Your objective:
Reproduce everything from the line containing "is positioned further" down to the line containing "to black plastic remote control at upper center.", both included, with no changes.

Spatial reasoning question items:
---
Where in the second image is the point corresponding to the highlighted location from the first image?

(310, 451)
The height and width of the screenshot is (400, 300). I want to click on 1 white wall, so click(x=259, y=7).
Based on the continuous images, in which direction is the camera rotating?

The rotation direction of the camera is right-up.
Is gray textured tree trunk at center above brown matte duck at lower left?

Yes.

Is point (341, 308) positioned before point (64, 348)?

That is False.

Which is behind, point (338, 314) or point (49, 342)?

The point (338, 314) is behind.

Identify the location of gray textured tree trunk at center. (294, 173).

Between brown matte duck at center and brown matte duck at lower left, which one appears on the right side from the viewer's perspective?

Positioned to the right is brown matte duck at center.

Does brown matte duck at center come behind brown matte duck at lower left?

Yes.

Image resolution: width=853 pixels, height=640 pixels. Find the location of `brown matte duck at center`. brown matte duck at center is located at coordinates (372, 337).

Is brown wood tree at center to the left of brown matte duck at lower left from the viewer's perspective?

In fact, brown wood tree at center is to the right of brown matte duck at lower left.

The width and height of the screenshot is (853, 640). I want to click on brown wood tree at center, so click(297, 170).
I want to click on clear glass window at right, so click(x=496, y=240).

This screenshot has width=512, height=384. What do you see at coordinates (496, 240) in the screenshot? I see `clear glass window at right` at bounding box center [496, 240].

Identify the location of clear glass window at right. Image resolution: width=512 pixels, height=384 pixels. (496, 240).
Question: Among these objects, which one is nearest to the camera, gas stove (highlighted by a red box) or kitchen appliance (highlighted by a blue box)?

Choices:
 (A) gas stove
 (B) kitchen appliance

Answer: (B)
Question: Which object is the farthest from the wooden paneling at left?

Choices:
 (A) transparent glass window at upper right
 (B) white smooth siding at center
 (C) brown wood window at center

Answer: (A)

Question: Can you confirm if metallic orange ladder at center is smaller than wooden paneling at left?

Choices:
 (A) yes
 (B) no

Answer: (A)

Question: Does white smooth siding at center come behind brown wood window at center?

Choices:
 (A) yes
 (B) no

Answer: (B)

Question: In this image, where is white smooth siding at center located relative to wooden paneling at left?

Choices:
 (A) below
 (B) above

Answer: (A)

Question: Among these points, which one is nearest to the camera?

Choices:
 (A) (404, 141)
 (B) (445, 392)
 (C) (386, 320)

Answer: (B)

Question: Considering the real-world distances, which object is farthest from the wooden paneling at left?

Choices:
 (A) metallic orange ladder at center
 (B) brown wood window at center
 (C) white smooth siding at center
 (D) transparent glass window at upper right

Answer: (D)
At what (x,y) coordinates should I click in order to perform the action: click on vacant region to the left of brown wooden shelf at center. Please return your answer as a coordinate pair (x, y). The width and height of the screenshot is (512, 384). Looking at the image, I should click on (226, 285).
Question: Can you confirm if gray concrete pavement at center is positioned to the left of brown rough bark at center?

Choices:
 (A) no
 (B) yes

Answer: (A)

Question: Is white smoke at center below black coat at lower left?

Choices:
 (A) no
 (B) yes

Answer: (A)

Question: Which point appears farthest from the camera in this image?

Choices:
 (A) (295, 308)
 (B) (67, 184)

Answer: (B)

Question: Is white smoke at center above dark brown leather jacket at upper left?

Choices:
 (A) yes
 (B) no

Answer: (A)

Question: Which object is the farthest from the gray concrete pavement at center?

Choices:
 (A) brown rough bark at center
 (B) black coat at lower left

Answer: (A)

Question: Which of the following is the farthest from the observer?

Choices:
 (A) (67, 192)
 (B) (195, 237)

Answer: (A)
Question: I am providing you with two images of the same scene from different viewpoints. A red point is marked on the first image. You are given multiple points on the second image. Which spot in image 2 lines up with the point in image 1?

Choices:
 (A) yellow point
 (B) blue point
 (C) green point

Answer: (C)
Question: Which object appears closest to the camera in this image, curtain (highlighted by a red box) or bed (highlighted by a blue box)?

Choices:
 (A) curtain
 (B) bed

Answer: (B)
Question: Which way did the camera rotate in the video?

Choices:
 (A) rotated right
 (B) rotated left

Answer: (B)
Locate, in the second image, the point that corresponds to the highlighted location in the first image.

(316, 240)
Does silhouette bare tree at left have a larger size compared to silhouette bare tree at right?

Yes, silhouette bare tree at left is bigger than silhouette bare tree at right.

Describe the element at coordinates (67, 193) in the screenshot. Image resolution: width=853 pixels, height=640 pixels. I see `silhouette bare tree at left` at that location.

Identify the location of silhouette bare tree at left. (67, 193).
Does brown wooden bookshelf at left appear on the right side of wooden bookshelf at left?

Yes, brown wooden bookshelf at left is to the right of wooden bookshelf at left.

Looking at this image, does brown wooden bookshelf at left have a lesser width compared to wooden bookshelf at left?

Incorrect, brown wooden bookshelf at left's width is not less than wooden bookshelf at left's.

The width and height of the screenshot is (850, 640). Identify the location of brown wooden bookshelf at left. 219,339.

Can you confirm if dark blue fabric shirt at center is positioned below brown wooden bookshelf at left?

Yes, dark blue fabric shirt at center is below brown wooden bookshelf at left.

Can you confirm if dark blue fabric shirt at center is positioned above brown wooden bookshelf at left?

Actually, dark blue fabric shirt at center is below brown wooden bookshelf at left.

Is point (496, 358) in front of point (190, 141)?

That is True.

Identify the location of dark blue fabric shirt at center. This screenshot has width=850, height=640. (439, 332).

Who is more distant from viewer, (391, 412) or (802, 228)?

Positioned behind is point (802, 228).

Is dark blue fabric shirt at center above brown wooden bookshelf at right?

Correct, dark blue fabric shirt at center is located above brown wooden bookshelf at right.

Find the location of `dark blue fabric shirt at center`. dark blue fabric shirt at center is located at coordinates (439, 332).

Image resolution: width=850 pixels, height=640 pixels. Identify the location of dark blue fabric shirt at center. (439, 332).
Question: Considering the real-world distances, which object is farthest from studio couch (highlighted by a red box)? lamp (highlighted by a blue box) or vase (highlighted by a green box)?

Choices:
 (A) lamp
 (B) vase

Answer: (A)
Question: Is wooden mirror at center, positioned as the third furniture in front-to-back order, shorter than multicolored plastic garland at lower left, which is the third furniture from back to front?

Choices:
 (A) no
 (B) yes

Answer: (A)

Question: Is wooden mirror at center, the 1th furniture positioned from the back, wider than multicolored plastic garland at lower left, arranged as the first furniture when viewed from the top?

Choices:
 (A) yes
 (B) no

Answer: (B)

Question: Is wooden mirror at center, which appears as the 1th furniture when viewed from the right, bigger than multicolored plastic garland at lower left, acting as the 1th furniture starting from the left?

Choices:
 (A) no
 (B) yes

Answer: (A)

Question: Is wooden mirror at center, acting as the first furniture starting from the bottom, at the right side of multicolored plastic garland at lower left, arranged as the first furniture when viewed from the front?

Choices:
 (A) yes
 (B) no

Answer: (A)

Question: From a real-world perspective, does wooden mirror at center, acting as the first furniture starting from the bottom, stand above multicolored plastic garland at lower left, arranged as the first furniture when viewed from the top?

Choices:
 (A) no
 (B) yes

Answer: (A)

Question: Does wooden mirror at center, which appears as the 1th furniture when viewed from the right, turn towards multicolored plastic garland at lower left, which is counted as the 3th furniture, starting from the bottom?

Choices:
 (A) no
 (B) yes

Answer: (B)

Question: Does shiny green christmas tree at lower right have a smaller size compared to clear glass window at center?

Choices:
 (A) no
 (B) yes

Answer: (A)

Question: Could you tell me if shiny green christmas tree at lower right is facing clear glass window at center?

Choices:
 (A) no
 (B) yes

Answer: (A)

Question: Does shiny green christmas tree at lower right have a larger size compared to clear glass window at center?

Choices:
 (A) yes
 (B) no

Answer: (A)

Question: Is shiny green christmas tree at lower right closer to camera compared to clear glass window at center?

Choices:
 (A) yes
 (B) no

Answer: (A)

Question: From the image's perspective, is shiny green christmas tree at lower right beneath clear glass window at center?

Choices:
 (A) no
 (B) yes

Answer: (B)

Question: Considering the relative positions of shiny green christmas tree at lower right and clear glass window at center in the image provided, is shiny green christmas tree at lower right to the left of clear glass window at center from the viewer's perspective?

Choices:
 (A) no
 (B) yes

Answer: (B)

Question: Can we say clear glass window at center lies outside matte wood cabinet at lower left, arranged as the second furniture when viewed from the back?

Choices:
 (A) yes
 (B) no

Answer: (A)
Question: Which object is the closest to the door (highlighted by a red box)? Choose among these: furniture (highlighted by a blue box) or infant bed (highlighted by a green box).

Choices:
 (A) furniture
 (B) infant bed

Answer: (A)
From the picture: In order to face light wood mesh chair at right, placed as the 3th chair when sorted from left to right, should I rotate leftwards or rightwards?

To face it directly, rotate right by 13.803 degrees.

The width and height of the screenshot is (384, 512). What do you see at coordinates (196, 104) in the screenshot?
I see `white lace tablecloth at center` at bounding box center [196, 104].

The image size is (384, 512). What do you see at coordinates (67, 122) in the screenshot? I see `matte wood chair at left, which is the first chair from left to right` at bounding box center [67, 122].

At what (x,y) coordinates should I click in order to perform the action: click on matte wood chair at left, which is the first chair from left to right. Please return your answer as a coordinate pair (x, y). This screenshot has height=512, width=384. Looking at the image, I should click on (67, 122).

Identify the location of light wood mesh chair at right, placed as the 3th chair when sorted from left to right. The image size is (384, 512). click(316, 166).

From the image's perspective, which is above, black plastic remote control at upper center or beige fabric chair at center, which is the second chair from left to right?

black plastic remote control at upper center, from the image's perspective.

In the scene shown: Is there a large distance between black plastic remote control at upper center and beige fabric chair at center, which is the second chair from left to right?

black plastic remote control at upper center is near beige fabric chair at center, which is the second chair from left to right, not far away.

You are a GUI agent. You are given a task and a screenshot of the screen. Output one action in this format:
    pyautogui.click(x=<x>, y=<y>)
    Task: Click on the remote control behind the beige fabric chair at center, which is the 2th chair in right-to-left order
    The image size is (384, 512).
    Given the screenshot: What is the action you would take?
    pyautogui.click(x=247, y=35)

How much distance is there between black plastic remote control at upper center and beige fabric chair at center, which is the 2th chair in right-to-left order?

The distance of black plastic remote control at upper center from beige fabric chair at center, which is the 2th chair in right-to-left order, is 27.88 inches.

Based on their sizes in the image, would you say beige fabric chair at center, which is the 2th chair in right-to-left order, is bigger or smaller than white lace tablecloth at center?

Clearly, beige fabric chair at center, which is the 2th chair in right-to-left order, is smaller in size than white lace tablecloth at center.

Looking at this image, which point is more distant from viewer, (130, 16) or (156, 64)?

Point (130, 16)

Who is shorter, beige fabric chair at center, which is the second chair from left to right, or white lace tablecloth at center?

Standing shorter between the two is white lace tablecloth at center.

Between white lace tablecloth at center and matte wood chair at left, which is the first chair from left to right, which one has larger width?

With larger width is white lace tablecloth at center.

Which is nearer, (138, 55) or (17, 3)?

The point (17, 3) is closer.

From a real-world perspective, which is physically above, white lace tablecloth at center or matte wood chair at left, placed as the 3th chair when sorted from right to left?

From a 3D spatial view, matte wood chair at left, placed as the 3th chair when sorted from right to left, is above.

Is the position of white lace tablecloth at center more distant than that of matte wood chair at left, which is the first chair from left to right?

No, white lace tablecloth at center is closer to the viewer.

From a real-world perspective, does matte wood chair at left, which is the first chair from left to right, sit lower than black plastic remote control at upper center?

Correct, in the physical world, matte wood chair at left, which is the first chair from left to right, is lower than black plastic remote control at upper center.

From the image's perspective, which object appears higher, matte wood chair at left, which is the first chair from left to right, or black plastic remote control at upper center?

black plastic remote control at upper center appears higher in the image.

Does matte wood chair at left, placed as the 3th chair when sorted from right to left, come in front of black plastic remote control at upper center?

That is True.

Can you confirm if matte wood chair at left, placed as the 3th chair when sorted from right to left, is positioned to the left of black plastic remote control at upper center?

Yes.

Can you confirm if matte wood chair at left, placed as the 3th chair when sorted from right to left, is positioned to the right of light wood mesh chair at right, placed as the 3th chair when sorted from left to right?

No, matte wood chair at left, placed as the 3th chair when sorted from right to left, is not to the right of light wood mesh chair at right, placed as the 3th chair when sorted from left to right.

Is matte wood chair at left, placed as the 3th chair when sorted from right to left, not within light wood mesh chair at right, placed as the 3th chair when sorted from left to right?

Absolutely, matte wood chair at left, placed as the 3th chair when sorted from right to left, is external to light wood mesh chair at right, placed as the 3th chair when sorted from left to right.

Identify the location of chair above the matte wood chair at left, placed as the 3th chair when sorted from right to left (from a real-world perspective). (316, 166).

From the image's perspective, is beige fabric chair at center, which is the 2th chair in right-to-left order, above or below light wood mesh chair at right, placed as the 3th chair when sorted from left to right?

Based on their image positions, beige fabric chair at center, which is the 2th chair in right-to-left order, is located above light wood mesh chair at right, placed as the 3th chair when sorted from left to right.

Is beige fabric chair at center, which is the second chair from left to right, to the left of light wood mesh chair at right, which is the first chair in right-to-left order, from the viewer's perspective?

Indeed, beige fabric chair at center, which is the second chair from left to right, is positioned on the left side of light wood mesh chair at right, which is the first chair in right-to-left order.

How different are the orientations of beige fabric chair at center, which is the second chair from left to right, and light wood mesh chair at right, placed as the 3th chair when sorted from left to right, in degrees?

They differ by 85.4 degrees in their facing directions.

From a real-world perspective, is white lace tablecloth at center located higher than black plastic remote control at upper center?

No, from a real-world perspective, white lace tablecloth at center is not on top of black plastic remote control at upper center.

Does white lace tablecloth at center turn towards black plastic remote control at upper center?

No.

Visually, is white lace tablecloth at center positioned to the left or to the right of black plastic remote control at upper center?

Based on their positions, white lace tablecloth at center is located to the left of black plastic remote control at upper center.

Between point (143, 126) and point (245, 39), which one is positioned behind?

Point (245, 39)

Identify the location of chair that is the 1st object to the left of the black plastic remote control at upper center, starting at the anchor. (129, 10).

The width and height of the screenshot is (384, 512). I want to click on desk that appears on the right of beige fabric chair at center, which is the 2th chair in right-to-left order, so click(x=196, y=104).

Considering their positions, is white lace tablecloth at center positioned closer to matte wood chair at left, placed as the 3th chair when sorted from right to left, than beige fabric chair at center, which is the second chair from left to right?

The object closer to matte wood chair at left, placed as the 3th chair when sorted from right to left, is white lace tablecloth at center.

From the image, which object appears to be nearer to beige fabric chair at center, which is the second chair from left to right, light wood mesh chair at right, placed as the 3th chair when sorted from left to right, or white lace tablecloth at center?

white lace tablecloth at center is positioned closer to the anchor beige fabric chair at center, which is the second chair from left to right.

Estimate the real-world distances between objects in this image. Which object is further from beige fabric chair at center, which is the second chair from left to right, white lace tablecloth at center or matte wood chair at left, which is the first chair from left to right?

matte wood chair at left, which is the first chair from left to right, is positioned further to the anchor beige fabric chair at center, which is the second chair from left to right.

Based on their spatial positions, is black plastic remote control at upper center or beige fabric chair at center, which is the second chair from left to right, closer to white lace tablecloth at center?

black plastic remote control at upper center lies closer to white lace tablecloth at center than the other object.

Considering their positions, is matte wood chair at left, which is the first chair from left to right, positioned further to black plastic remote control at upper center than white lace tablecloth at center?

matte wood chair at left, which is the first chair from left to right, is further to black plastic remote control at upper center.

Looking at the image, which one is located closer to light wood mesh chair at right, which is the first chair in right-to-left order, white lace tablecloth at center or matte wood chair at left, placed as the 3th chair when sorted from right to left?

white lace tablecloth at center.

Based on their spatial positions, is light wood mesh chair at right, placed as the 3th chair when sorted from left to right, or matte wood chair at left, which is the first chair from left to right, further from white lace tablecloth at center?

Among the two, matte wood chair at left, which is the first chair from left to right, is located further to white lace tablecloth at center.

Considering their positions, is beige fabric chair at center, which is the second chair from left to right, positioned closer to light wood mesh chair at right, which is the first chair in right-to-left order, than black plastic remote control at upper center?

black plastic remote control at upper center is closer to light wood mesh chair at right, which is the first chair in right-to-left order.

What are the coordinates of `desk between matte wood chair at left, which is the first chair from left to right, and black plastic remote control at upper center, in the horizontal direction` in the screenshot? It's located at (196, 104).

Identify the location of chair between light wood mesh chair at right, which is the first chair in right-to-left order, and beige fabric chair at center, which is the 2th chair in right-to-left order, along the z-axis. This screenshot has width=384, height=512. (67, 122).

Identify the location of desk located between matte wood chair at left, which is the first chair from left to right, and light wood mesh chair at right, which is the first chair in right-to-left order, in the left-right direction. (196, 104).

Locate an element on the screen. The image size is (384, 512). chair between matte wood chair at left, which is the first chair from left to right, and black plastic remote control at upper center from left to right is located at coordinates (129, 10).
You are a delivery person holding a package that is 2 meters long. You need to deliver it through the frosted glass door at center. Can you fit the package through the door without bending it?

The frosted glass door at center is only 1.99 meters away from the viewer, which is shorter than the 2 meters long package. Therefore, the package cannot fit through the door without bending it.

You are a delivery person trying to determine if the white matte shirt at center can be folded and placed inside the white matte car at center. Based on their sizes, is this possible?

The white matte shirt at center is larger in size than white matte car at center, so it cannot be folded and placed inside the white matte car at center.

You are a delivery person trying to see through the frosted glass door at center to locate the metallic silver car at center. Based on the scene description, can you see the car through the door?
---
Correct response:
matte wood chair at left, which is the first chair from left to right, is positioned further to the anchor beige fabric chair at center, which is the second chair from left to right.

Based on their spatial positions, is black plastic remote control at upper center or beige fabric chair at center, which is the second chair from left to right, closer to white lace tablecloth at center?

black plastic remote control at upper center lies closer to white lace tablecloth at center than the other object.

Considering their positions, is matte wood chair at left, which is the first chair from left to right, positioned further to black plastic remote control at upper center than white lace tablecloth at center?

matte wood chair at left, which is the first chair from left to right, is further to black plastic remote control at upper center.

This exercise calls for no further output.